__Task material__.
+ + + +
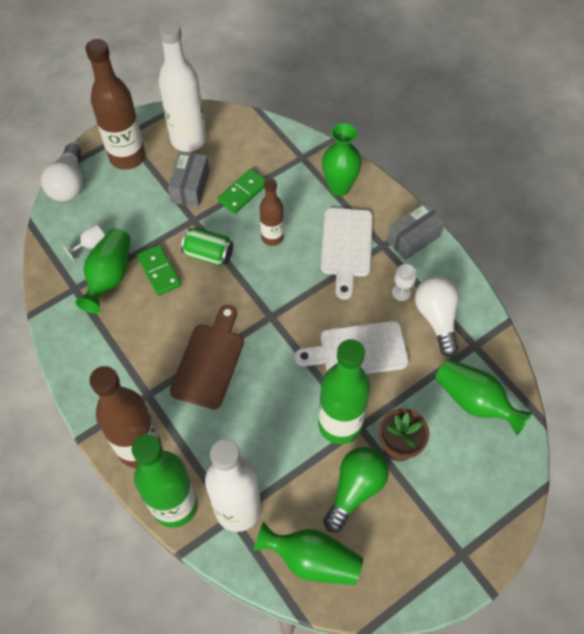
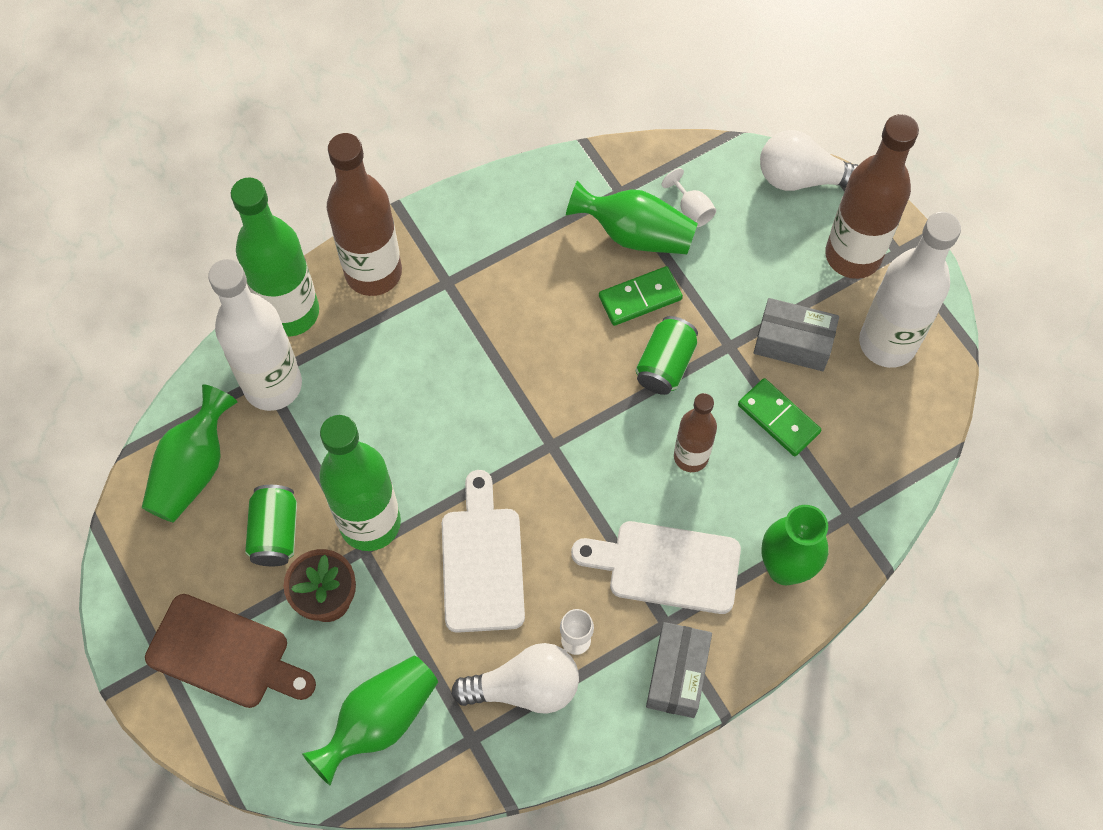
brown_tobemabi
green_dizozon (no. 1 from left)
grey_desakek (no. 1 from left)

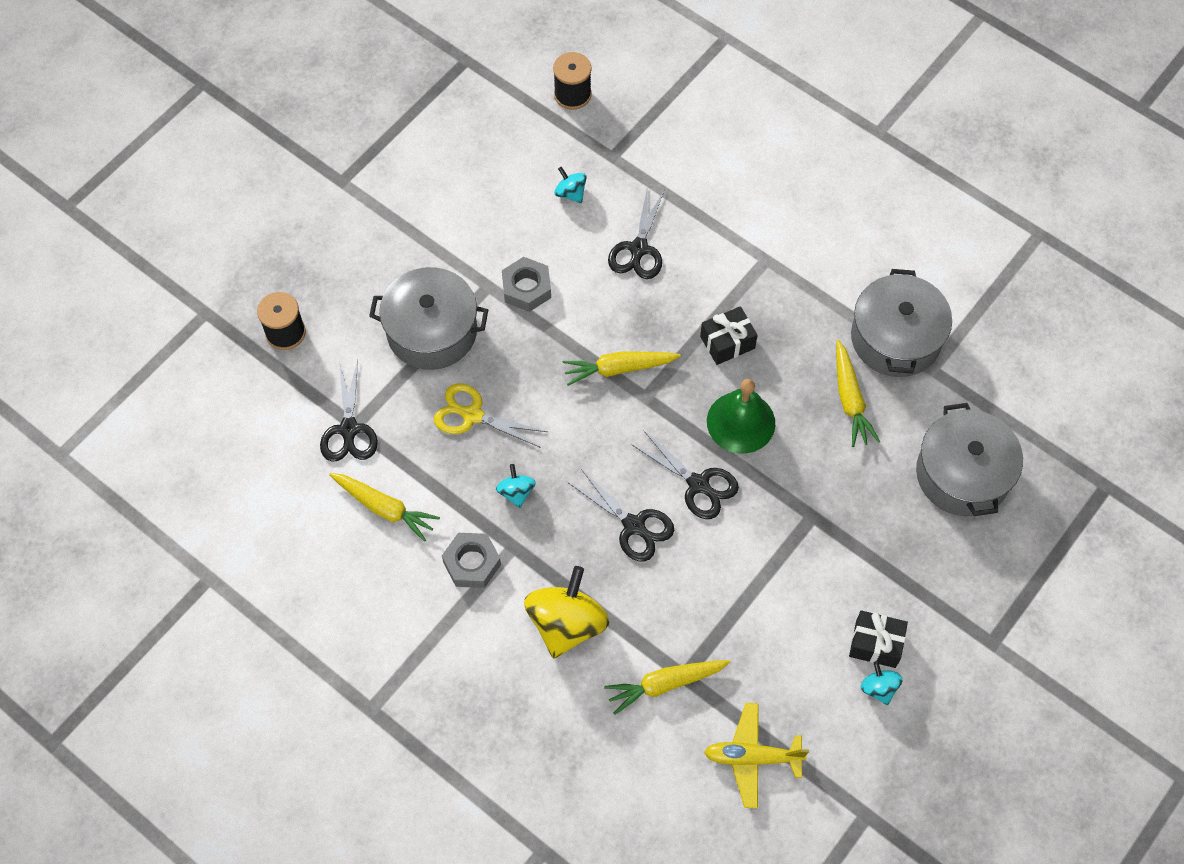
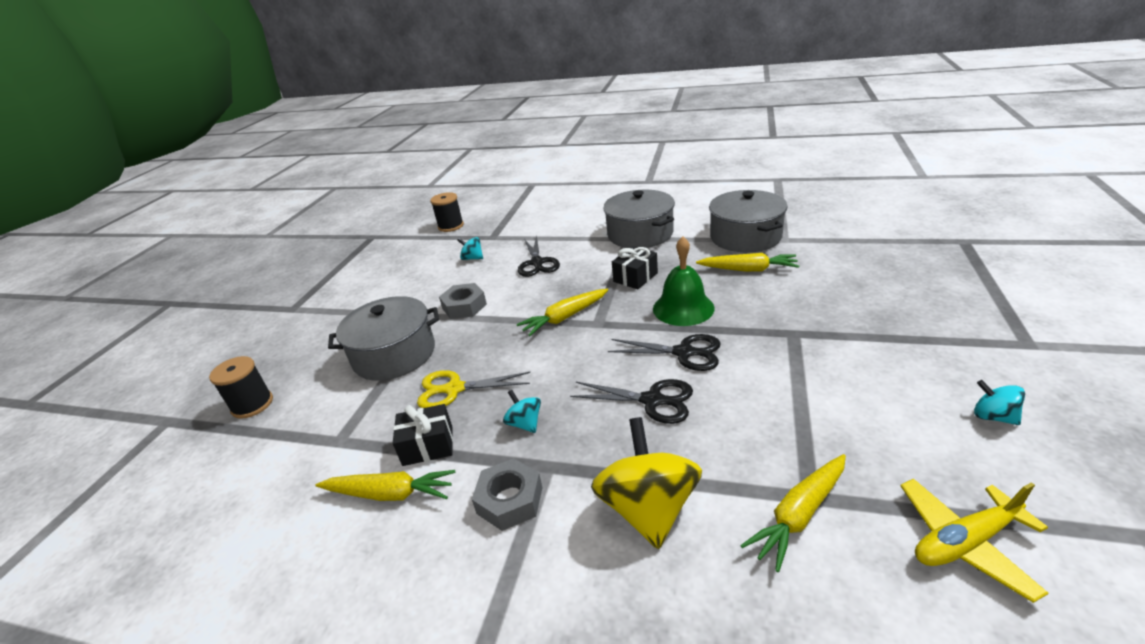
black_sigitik (no. 1 from left)
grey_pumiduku (no. 2 from left)
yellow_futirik (no. 3 from left)
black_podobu (no. 1 from left in the first image)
+ + + +
In your copy, include no pictures, but reproduce all records exactly.

__Exercise result__.
brown_tobemabi
green_dizozon (no. 1 from left)
grey_desakek (no. 1 from left)

black_sigitik (no. 1 from left)
grey_pumiduku (no. 2 from left)
yellow_futirik (no. 3 from left)
black_podobu (no. 1 from left in the first image)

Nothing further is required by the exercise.